• [WHAT THE TASK ASKS]
Each entry must come back word for word; drop the images as you go.

[[ DATA FOR THIS TASK, beginning ]]

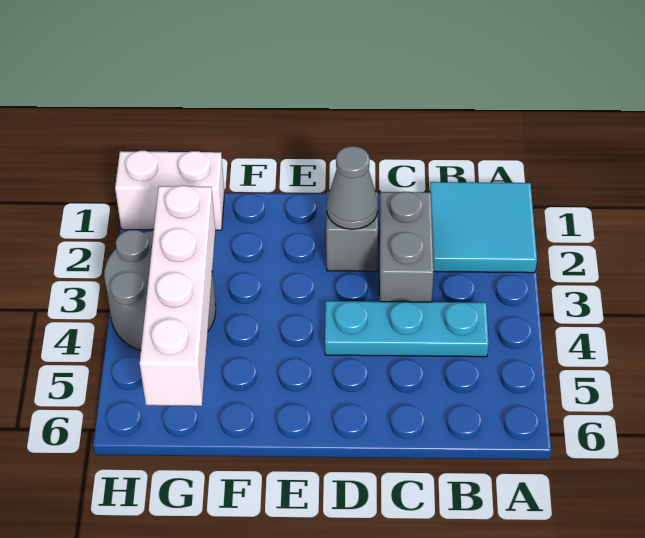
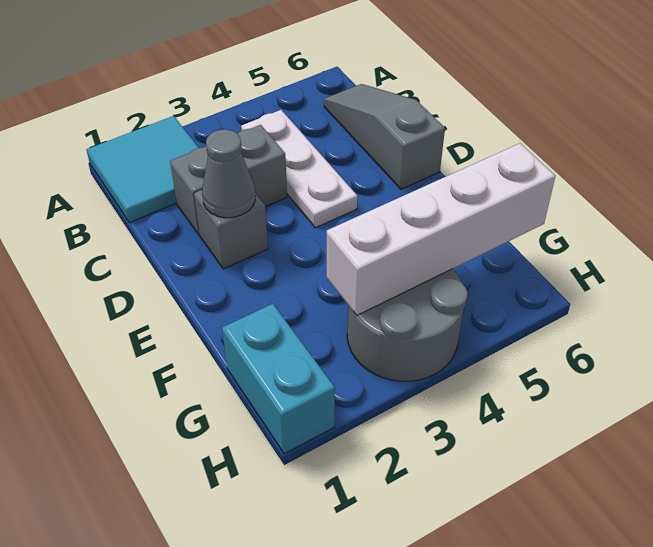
cyan plate B4:D4 level 1 -> white plate B4:D4 level 1
none -> grey slope B6:D6 level 1 top D
white brick G1:H1 level 1 -> cyan brick G1:H1 level 1

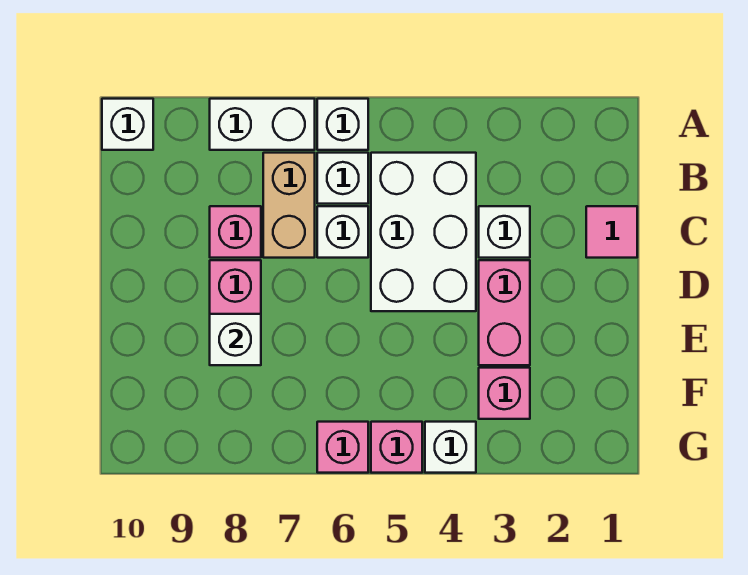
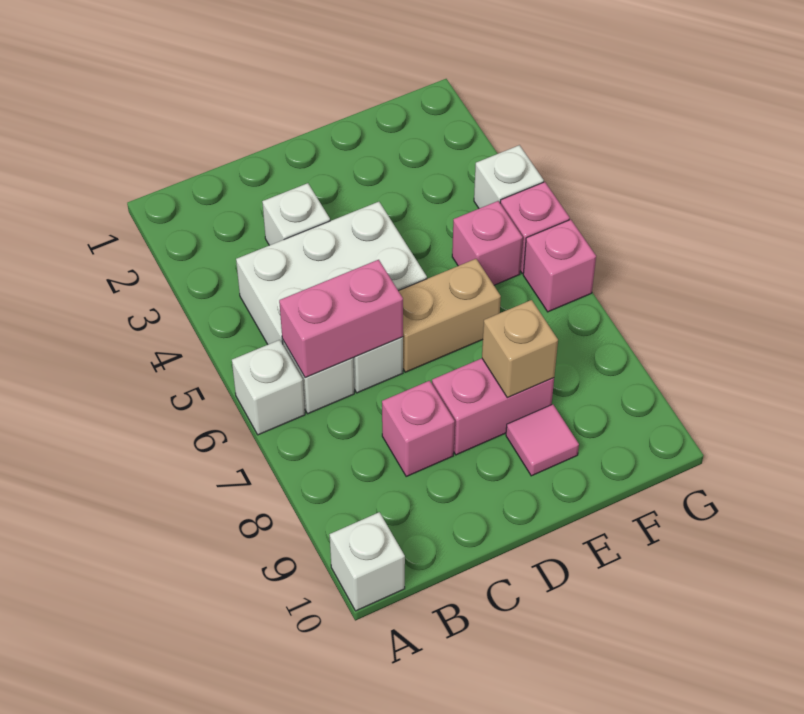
white brick A7:A8 level 1 -> none
tan brick B7:C7 level 1 -> tan brick D6:E6 level 1
pink tile C1 level 1 -> pink tile E9 level 1
pink brick D3:E3 level 1 -> pink brick B6:C6 level 2
white brick E8 level 2 -> tan brick E8 level 2
pink brick F3 level 1 -> pink brick F5 level 1

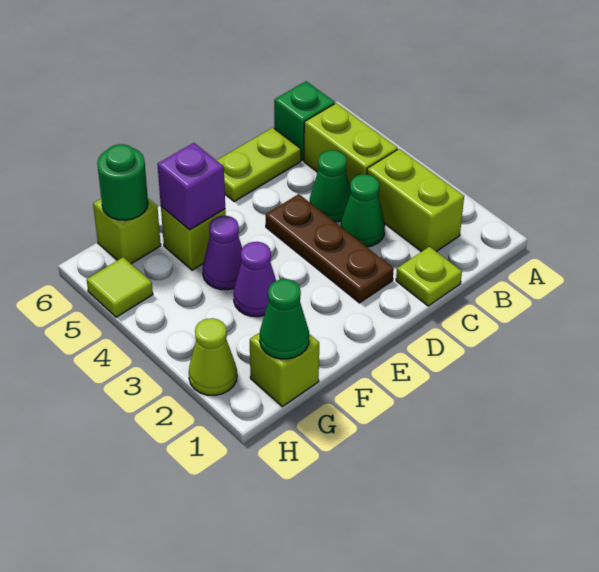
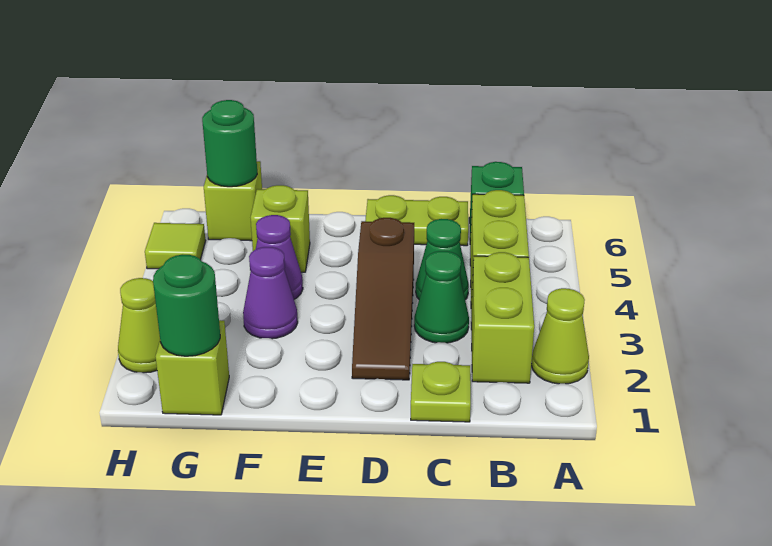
none -> lime cone A2 level 1
brown plate D2:D4 level 1 -> brown slope D2:D4 level 1 top 4
purple brick F5 level 2 -> none
green cone G1 level 2 -> green round brick G1 level 2

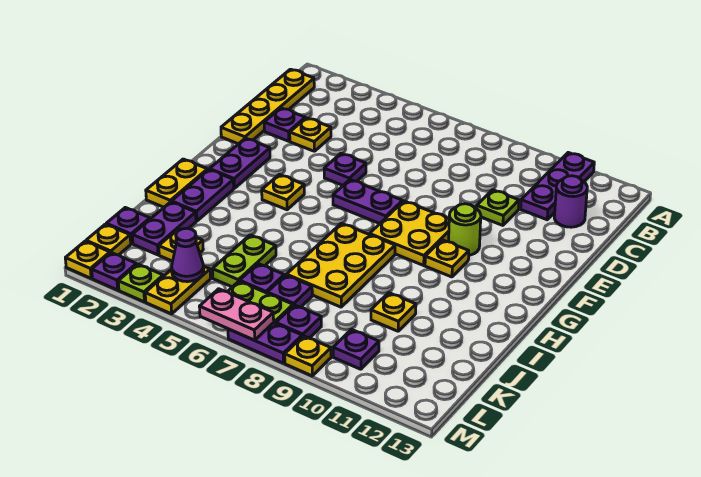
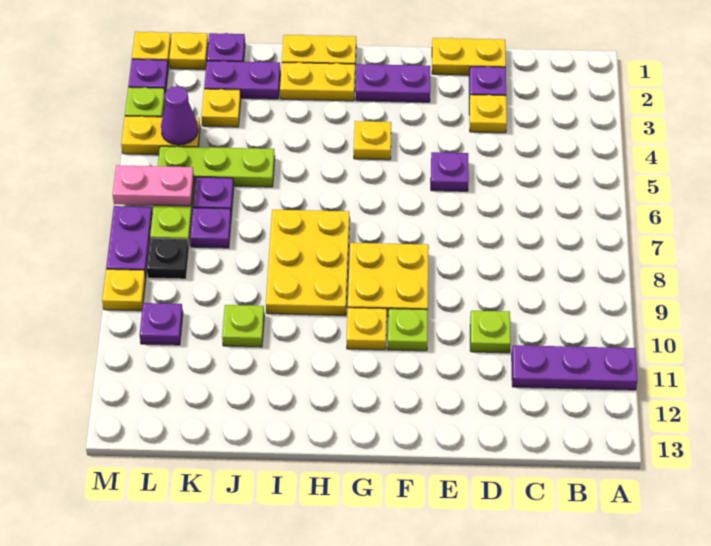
yellow plate B1:E1 level 1 -> yellow plate D1:E1 level 1
purple round brick C12 level 1 -> none
purple plate F6:F7 level 1 -> none
lime round brick F10 level 1 -> lime plate F10 level 1
purple plate H2:I2 level 1 -> yellow plate H2:I2 level 1
yellow plate H7:J8 level 1 -> yellow plate H7:I9 level 1
lime plate J5:K5 level 1 -> lime plate J5:L5 level 1
yellow plate J10 level 1 -> lime plate J10 level 1
purple plate L8 level 1 -> black plate L8 level 1
pink plate M6:M7 level 2 -> pink plate L6:M6 level 2

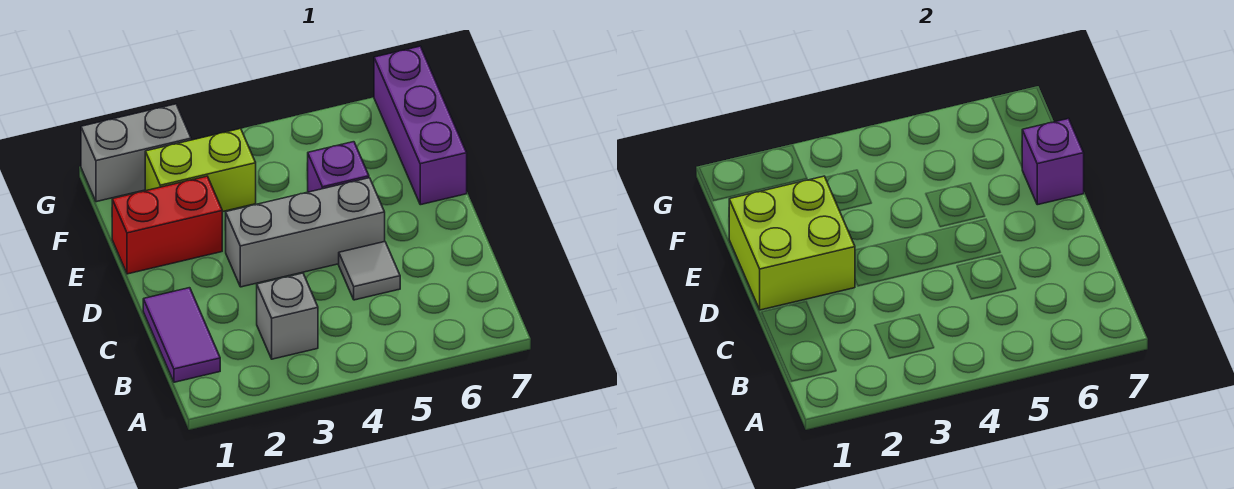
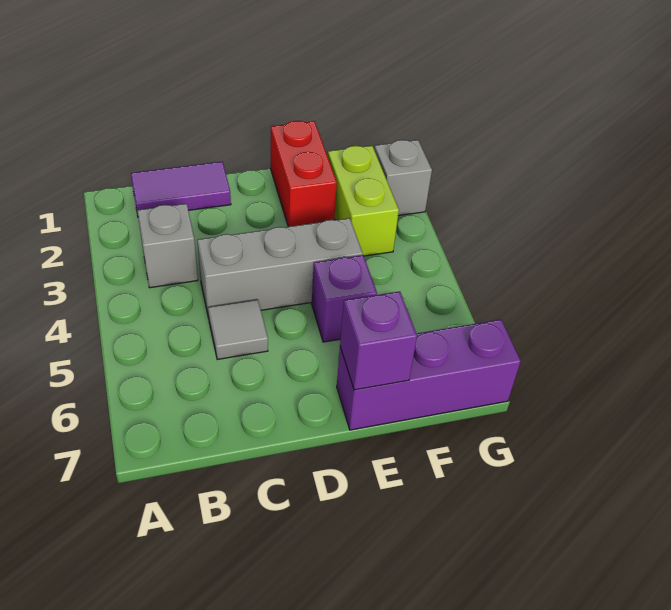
lime brick D1:E2 level 2 -> none
grey brick D3:D5 level 1 -> grey brick C4:E4 level 1
grey brick G1:G2 level 1 -> grey brick G2 level 1

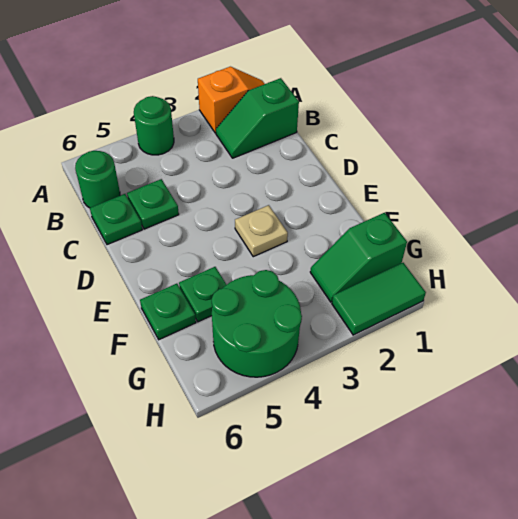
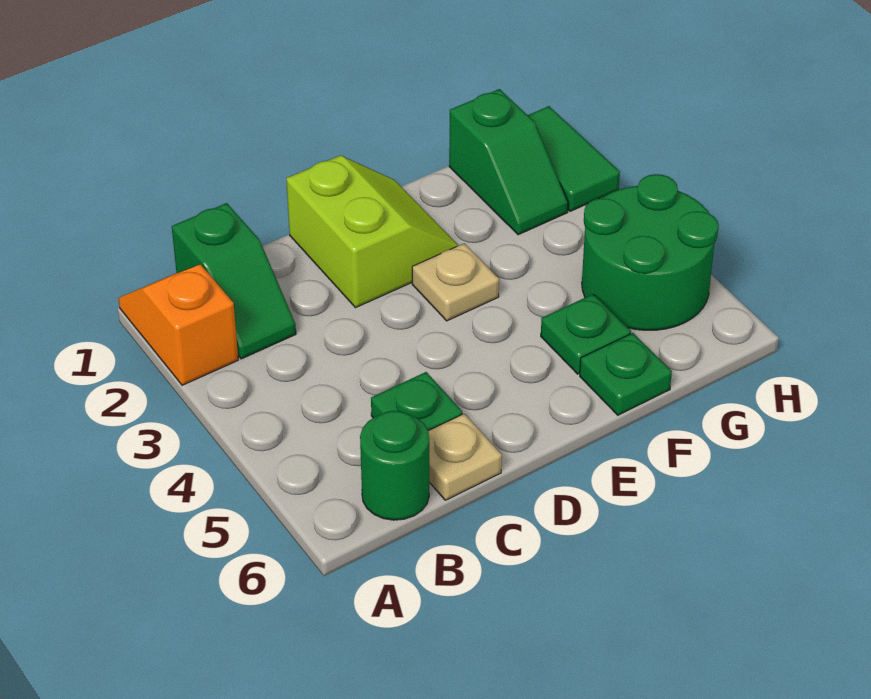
green round brick A4 level 1 -> none
green plate C6 level 1 -> tan plate C6 level 1
none -> lime slope D1:E2 level 1 top D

[[ DATA FOR THIS TASK, end ]]

• [EXERCISE SOLUTION]
cyan plate B4:D4 level 1 -> white plate B4:D4 level 1
none -> grey slope B6:D6 level 1 top D
white brick G1:H1 level 1 -> cyan brick G1:H1 level 1

white brick A7:A8 level 1 -> none
tan brick B7:C7 level 1 -> tan brick D6:E6 level 1
pink tile C1 level 1 -> pink tile E9 level 1
pink brick D3:E3 level 1 -> pink brick B6:C6 level 2
white brick E8 level 2 -> tan brick E8 level 2
pink brick F3 level 1 -> pink brick F5 level 1

none -> lime cone A2 level 1
brown plate D2:D4 level 1 -> brown slope D2:D4 level 1 top 4
purple brick F5 level 2 -> none
green cone G1 level 2 -> green round brick G1 level 2

yellow plate B1:E1 level 1 -> yellow plate D1:E1 level 1
purple round brick C12 level 1 -> none
purple plate F6:F7 level 1 -> none
lime round brick F10 level 1 -> lime plate F10 level 1
purple plate H2:I2 level 1 -> yellow plate H2:I2 level 1
yellow plate H7:J8 level 1 -> yellow plate H7:I9 level 1
lime plate J5:K5 level 1 -> lime plate J5:L5 level 1
yellow plate J10 level 1 -> lime plate J10 level 1
purple plate L8 level 1 -> black plate L8 level 1
pink plate M6:M7 level 2 -> pink plate L6:M6 level 2

lime brick D1:E2 level 2 -> none
grey brick D3:D5 level 1 -> grey brick C4:E4 level 1
grey brick G1:G2 level 1 -> grey brick G2 level 1

green round brick A4 level 1 -> none
green plate C6 level 1 -> tan plate C6 level 1
none -> lime slope D1:E2 level 1 top D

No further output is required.